WHAT THE TASK ASKS:
Repeat the data that follows exactly, starting at the line with "none -> white brick B7 level 2" and ending at the line with "none -> red brick G5 level 3", and leave out every picture.

SOURCE MATERIAL:
● ● ● ●
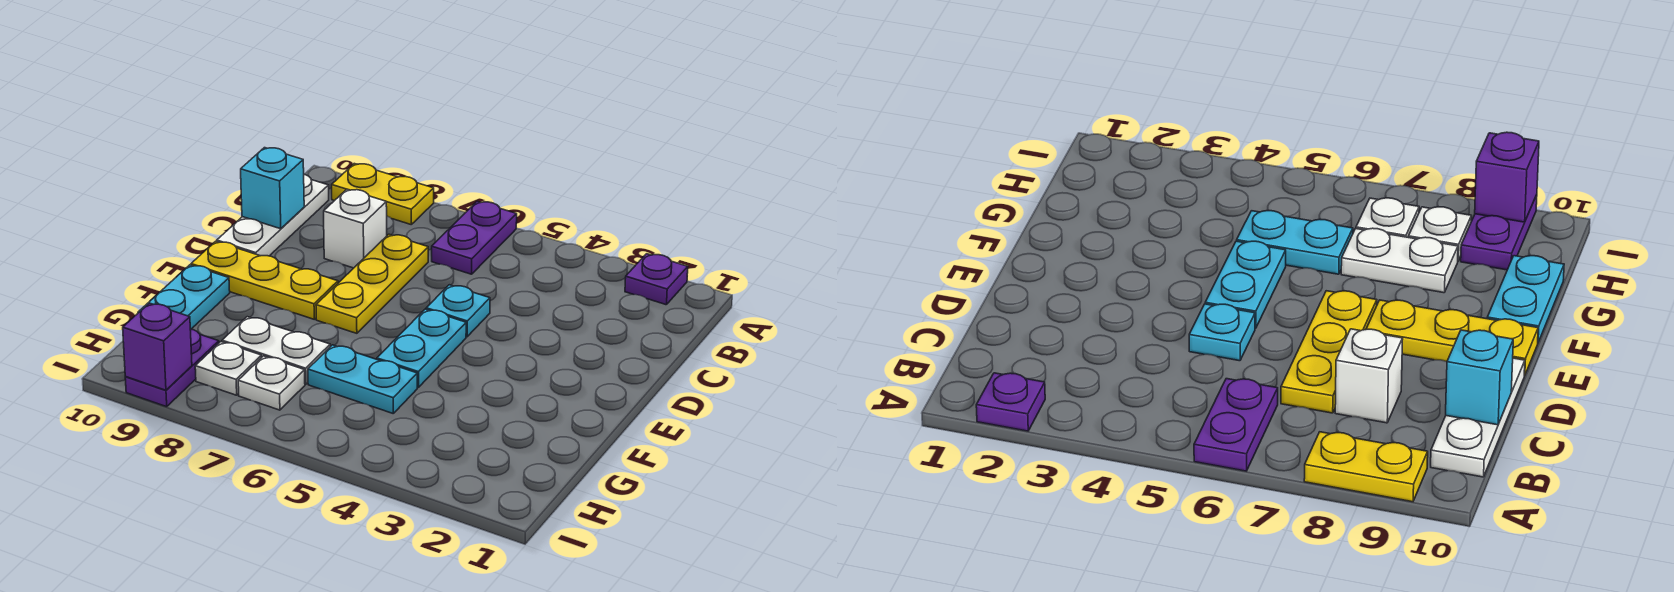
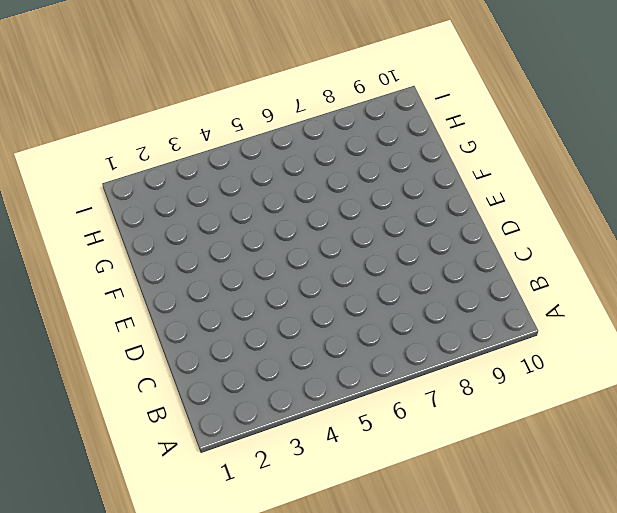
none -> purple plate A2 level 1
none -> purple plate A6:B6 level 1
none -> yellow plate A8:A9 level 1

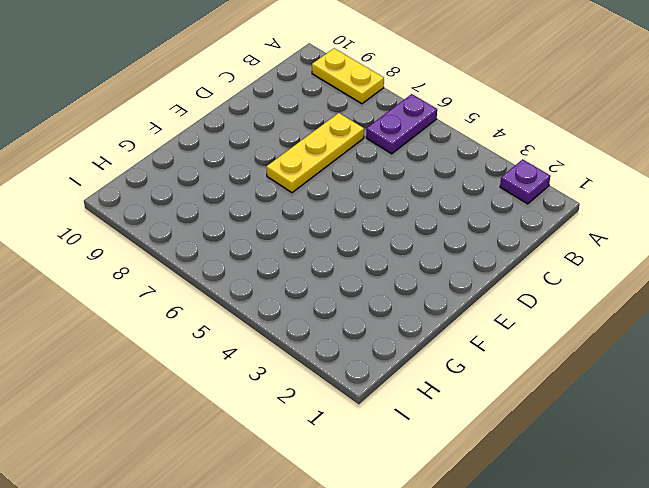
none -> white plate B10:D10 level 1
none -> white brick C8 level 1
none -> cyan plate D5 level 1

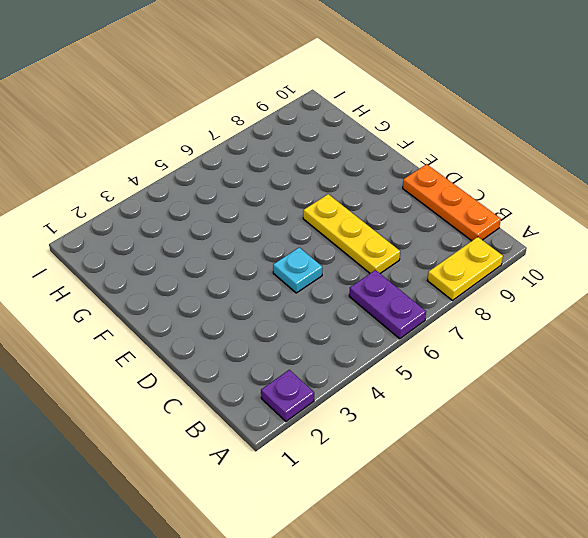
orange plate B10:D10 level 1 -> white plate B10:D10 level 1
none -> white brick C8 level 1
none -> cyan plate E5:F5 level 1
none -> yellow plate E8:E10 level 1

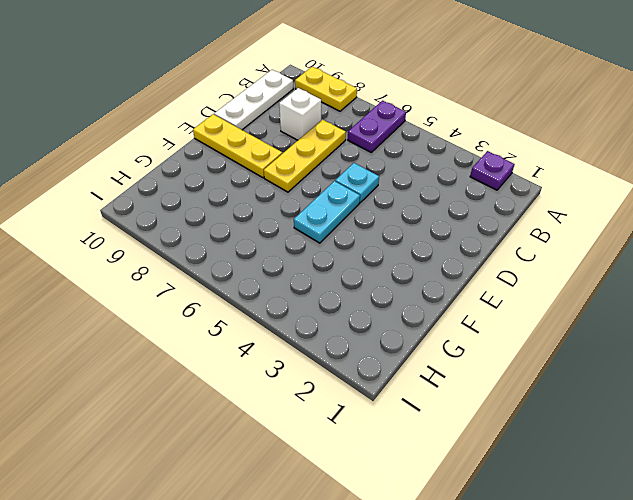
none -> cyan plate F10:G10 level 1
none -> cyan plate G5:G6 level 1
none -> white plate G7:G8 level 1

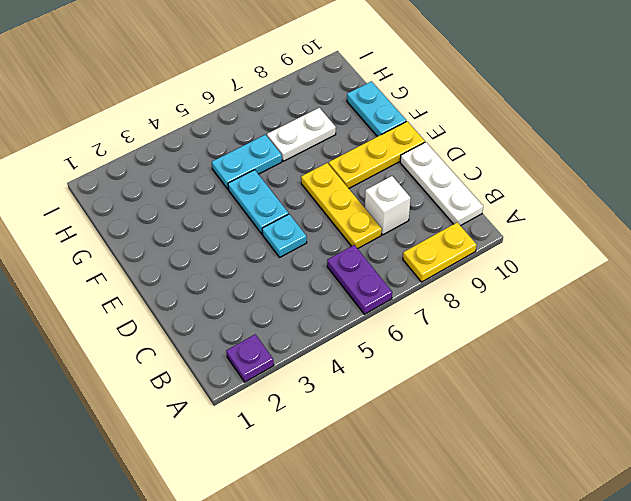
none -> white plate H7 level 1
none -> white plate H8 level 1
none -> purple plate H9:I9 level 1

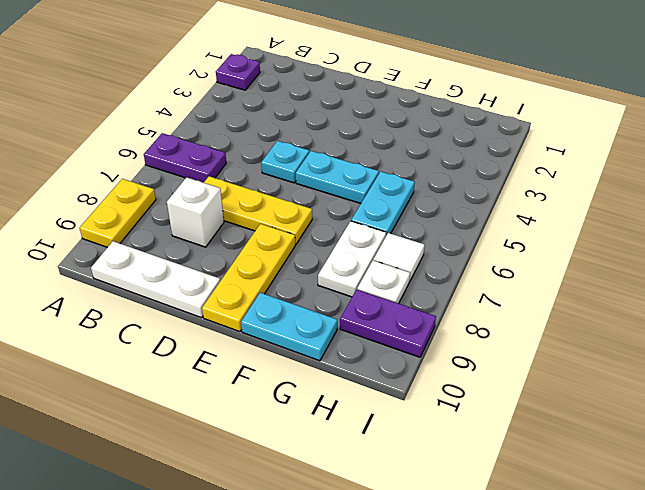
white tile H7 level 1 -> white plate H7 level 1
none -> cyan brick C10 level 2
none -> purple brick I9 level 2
● ● ● ●
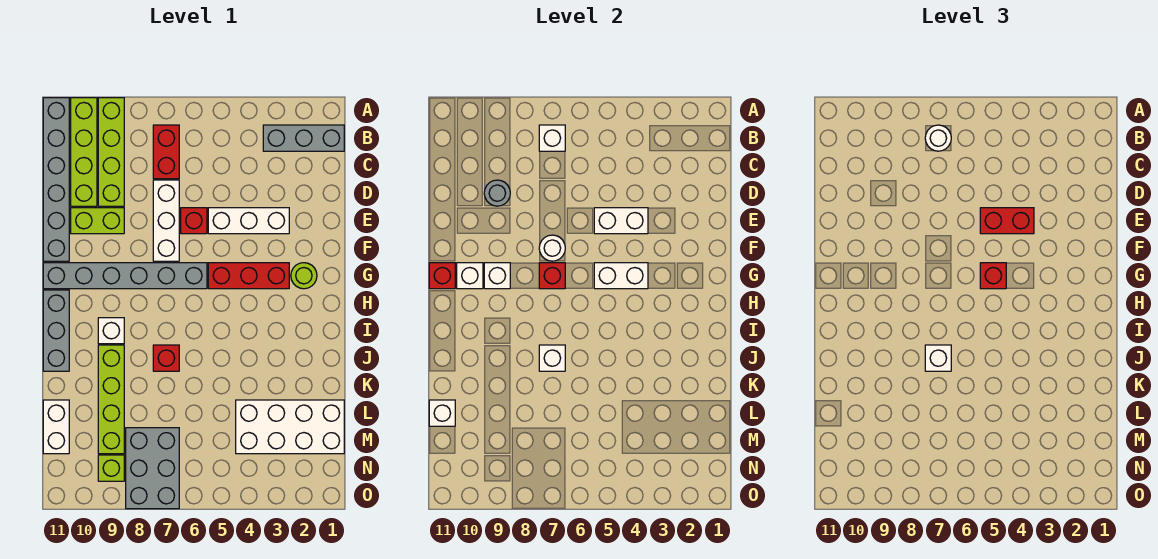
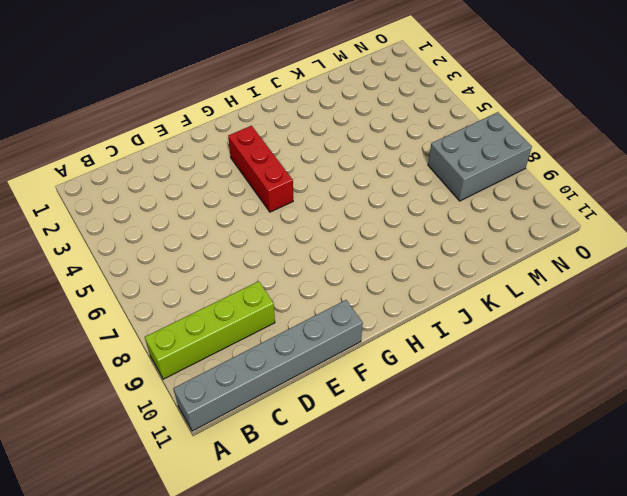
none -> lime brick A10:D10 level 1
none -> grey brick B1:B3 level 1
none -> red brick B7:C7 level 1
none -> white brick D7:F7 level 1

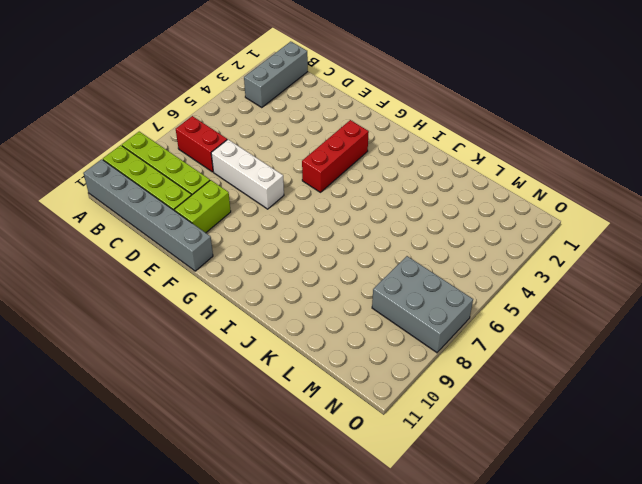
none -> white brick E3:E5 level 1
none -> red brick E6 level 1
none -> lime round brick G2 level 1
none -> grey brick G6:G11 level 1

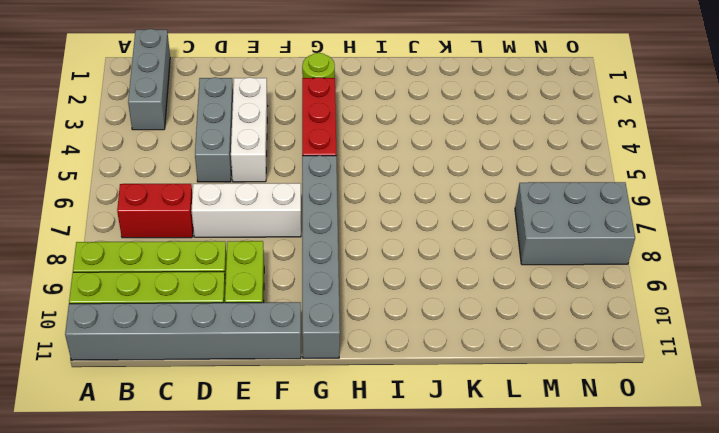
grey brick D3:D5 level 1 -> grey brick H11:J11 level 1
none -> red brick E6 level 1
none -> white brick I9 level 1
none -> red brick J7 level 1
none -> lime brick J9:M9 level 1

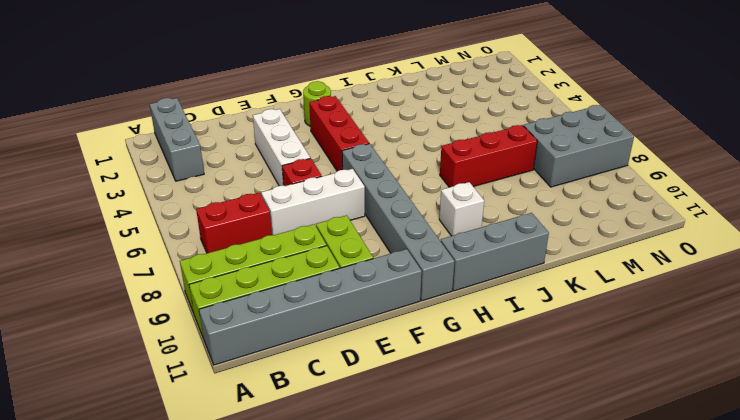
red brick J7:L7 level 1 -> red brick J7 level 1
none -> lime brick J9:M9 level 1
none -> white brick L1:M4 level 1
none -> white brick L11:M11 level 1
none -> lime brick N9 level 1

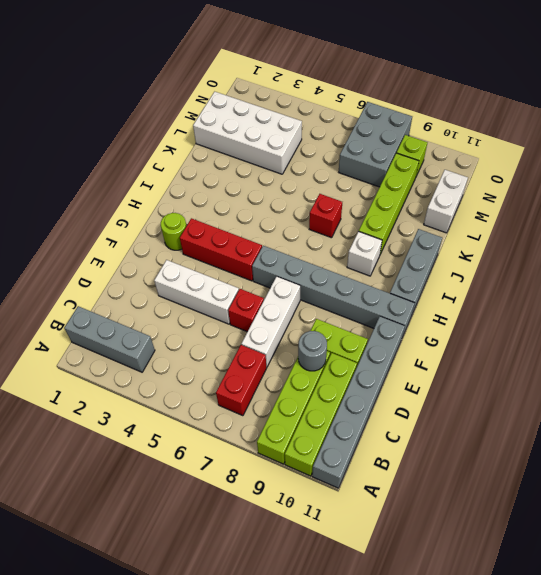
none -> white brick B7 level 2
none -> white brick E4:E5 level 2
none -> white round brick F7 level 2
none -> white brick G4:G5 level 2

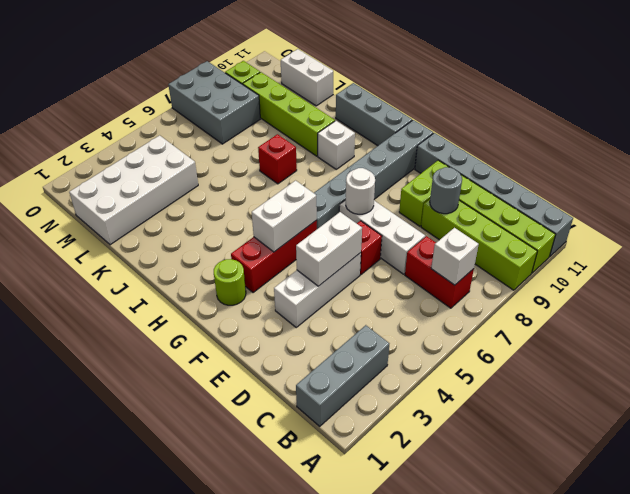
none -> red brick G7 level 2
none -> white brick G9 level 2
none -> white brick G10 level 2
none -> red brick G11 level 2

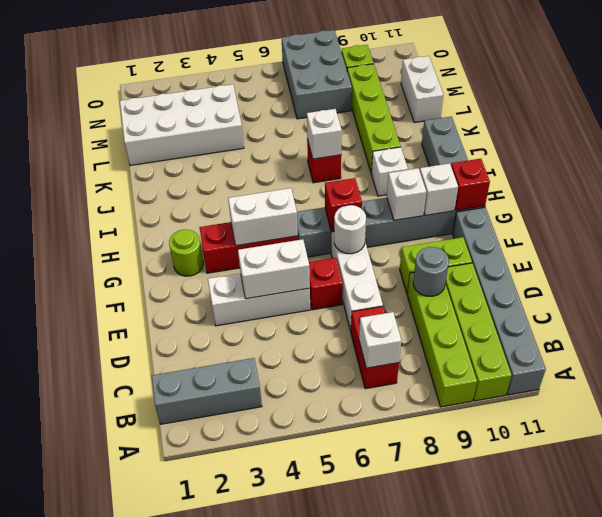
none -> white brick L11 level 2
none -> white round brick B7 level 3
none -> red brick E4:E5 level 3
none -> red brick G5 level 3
● ● ● ●
TASK RESPONSE:
none -> white brick B7 level 2
none -> white brick E4:E5 level 2
none -> white round brick F7 level 2
none -> white brick G4:G5 level 2

none -> red brick G7 level 2
none -> white brick G9 level 2
none -> white brick G10 level 2
none -> red brick G11 level 2

none -> white brick L11 level 2
none -> white round brick B7 level 3
none -> red brick E4:E5 level 3
none -> red brick G5 level 3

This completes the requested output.